## Material provided
::::::

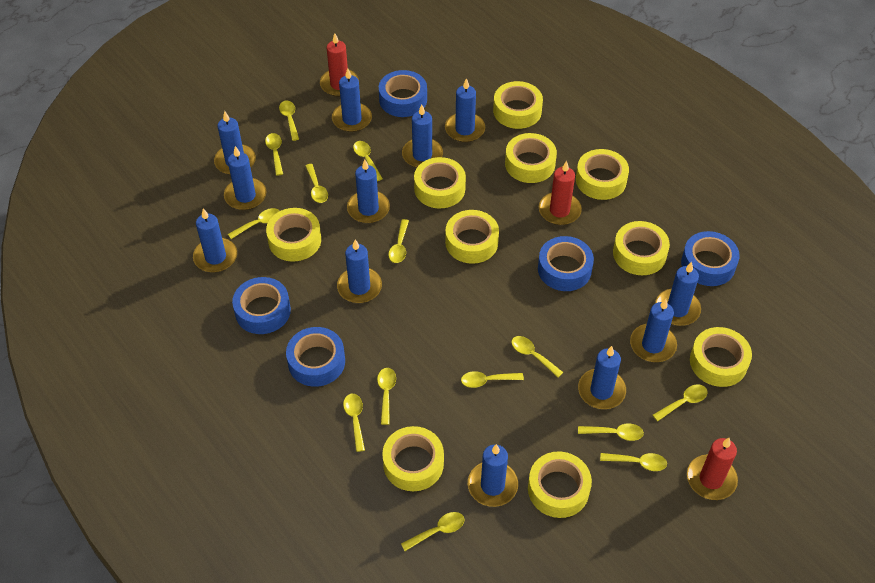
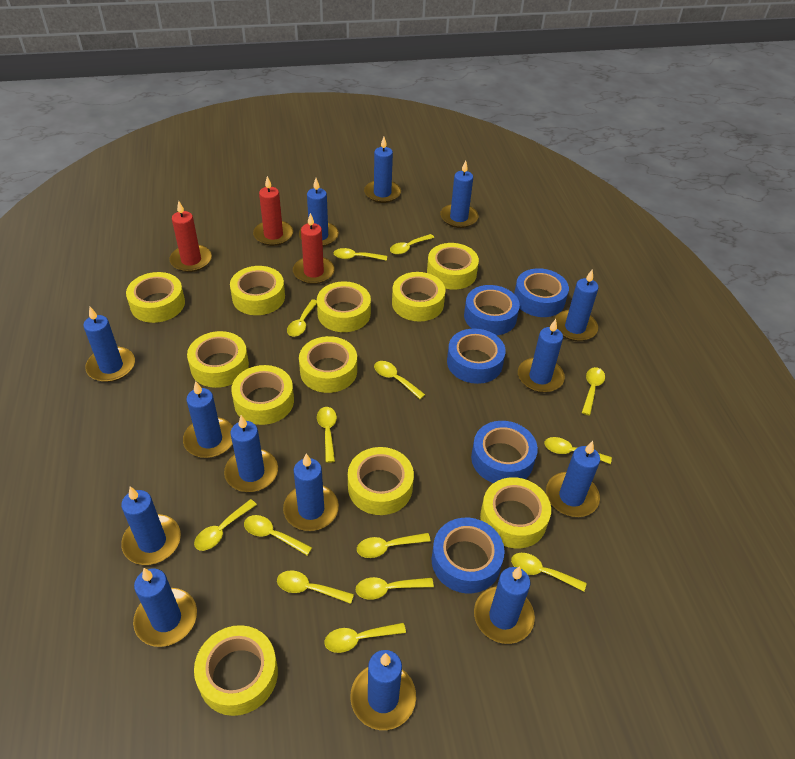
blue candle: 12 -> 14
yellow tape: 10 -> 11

::::::

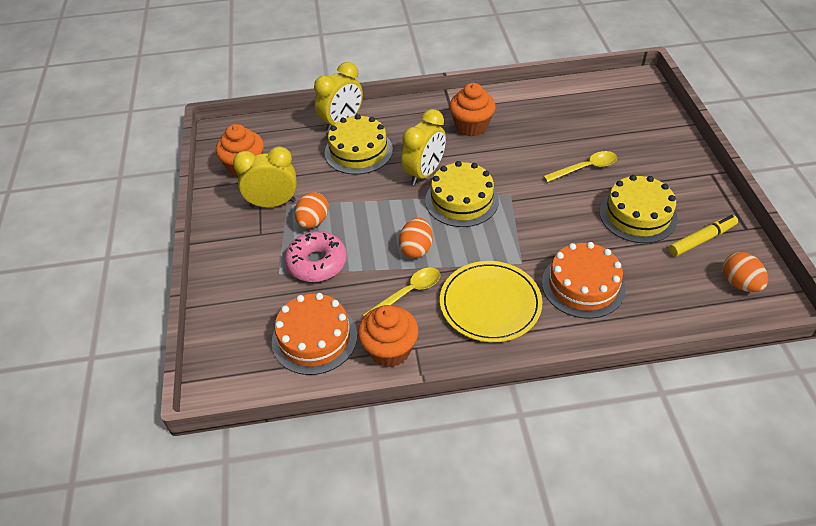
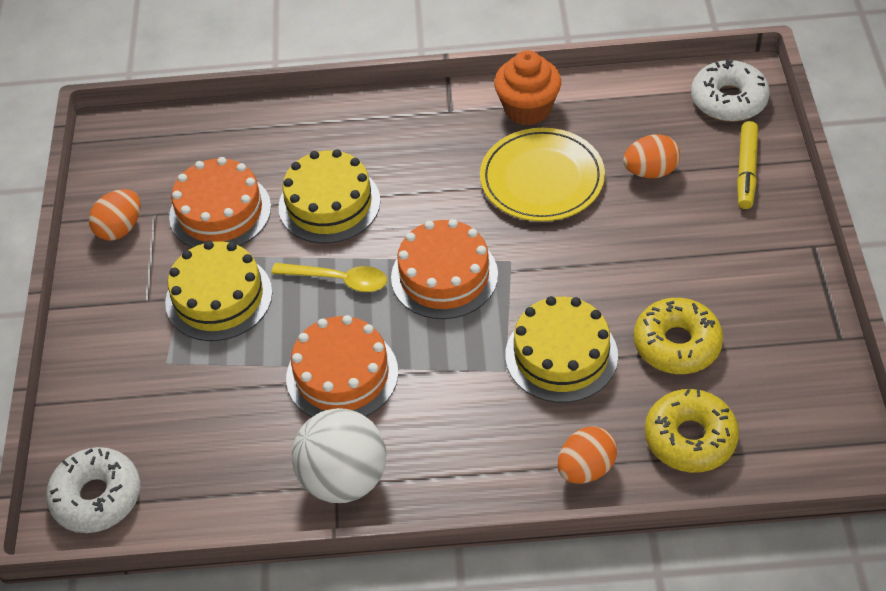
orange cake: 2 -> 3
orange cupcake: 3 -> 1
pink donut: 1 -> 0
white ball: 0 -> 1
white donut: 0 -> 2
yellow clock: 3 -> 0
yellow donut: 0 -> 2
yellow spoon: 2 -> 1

::::::

## Problem description
Give the count of lines in the listing where the word "donut" occurs, with no further words.

## Solution to the problem
3